Repeat the span of the entries below that starts at the line with "brown drum; brown" and ends at the line with "rose-pink strawberry (no. 1", nothing more. Skip the pictures.

## Exercise materials
○ ○ ○ ○ ○

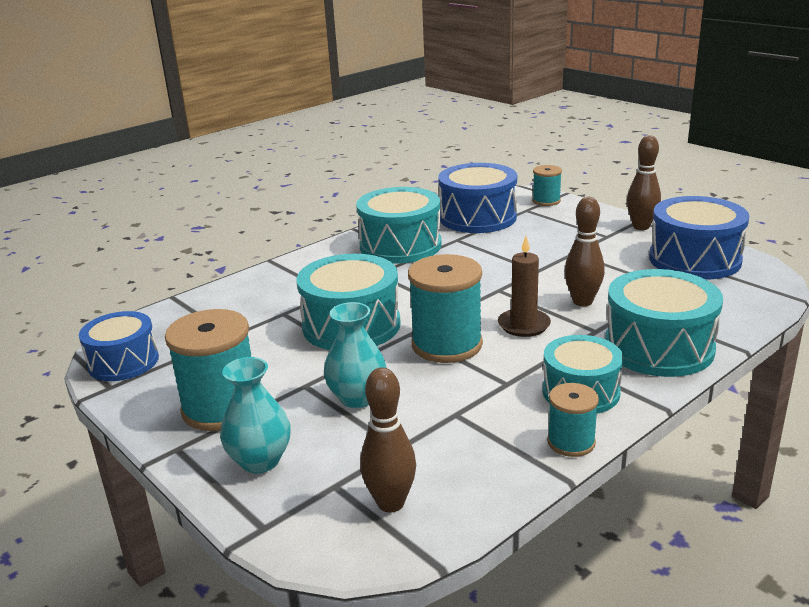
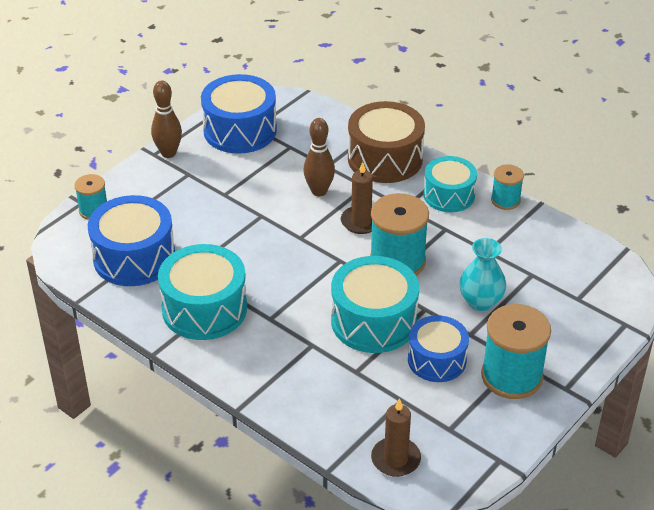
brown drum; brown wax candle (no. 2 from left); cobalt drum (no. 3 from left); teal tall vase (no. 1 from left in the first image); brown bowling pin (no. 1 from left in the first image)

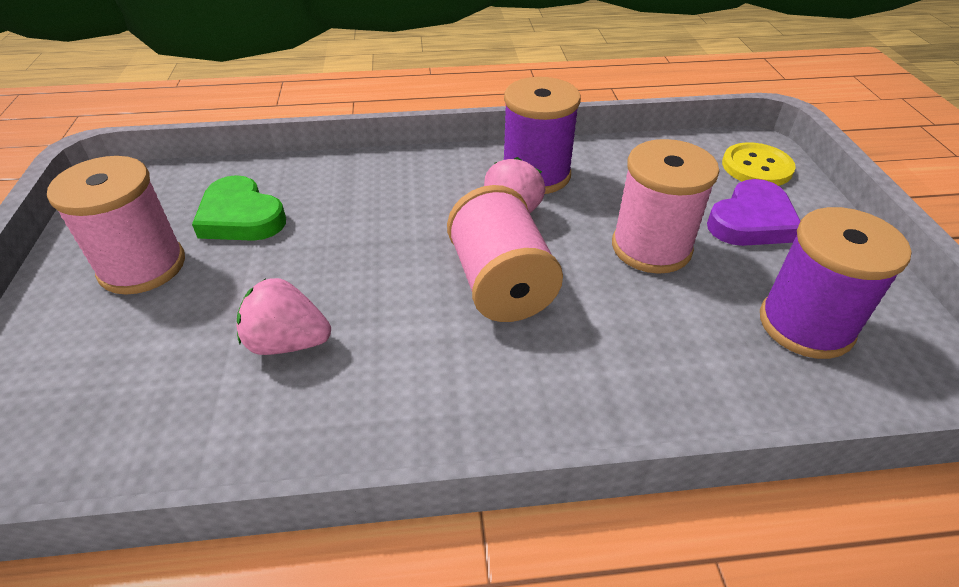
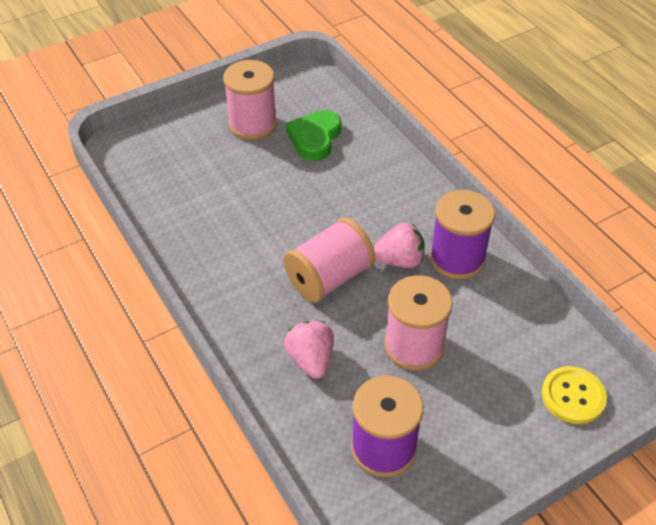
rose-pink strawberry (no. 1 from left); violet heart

○ ○ ○ ○ ○

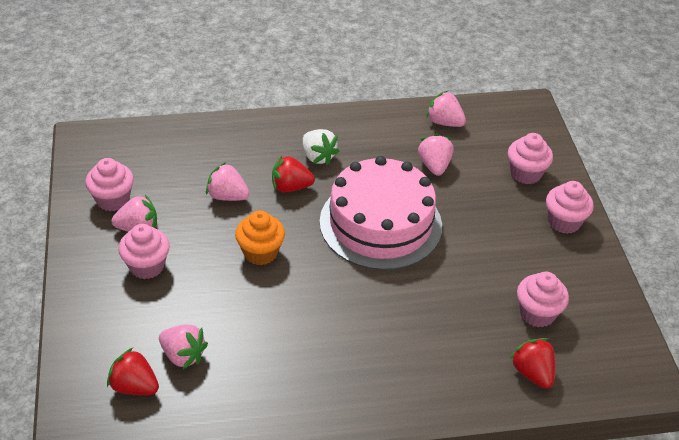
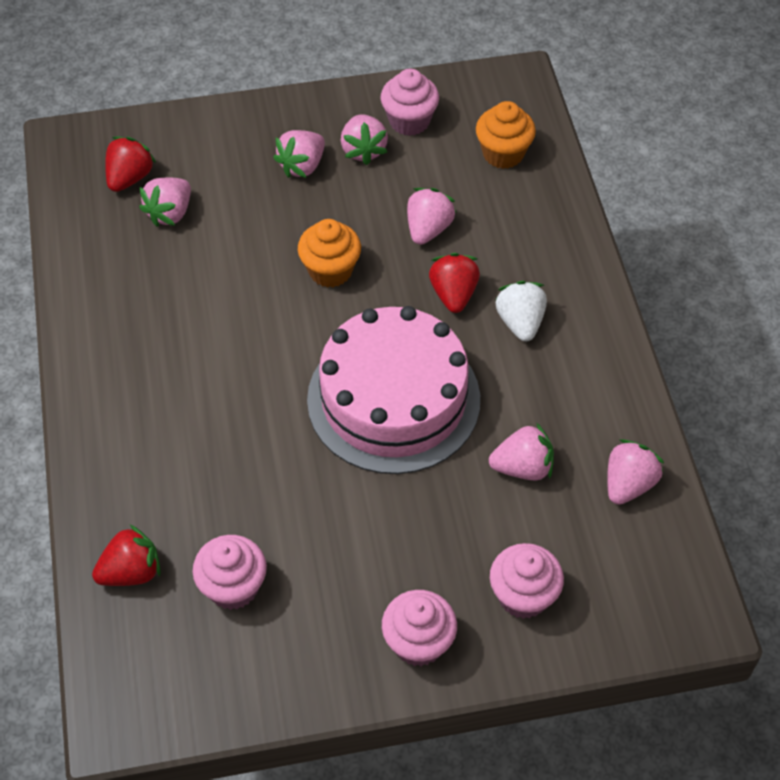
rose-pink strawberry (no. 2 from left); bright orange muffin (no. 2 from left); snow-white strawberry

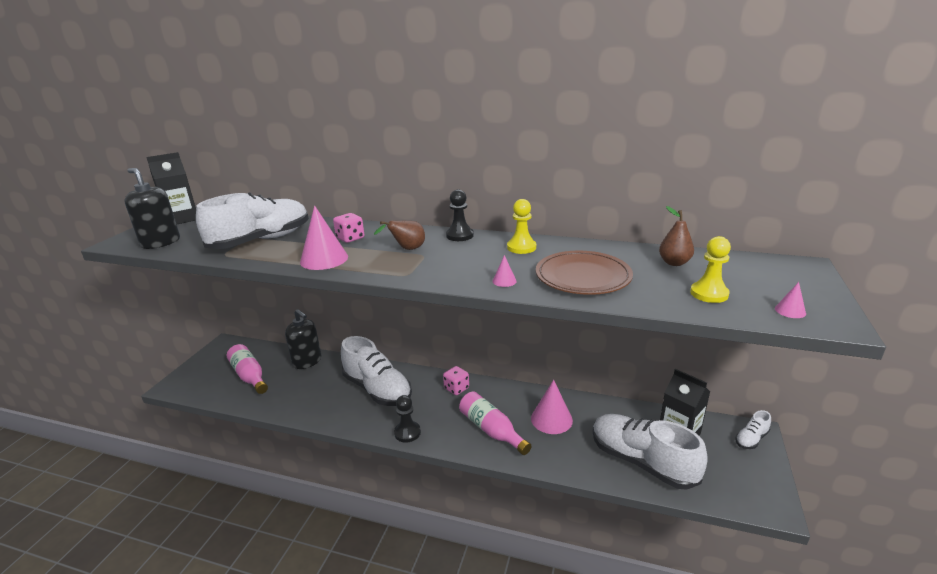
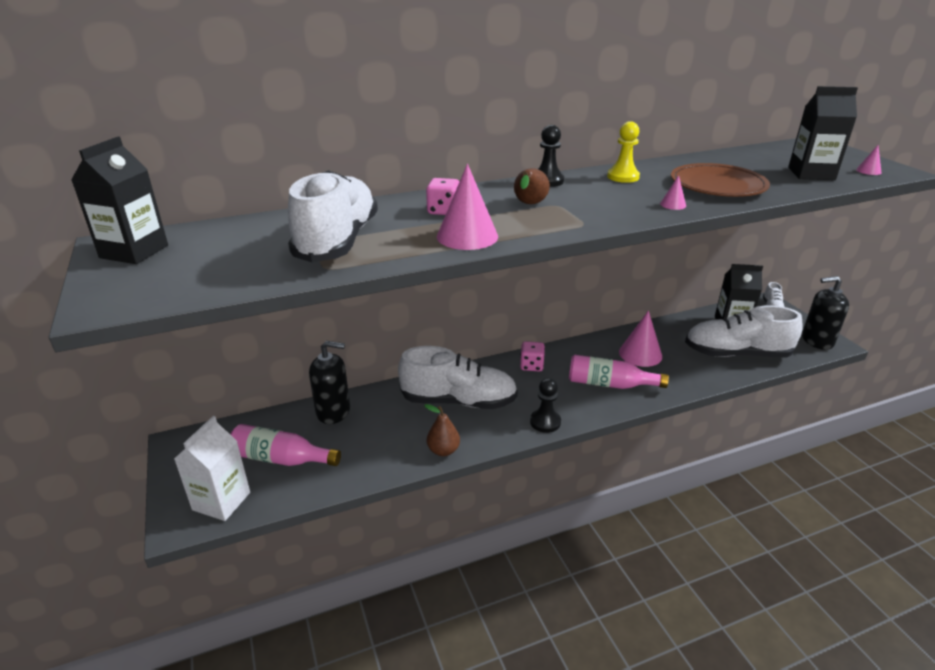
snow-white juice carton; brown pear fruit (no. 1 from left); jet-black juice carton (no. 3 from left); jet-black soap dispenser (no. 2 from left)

○ ○ ○ ○ ○

## Answer to the problem
brown drum; brown wax candle (no. 2 from left); cobalt drum (no. 3 from left); teal tall vase (no. 1 from left in the first image); brown bowling pin (no. 1 from left in the first image)

rose-pink strawberry (no. 1 from left); violet heart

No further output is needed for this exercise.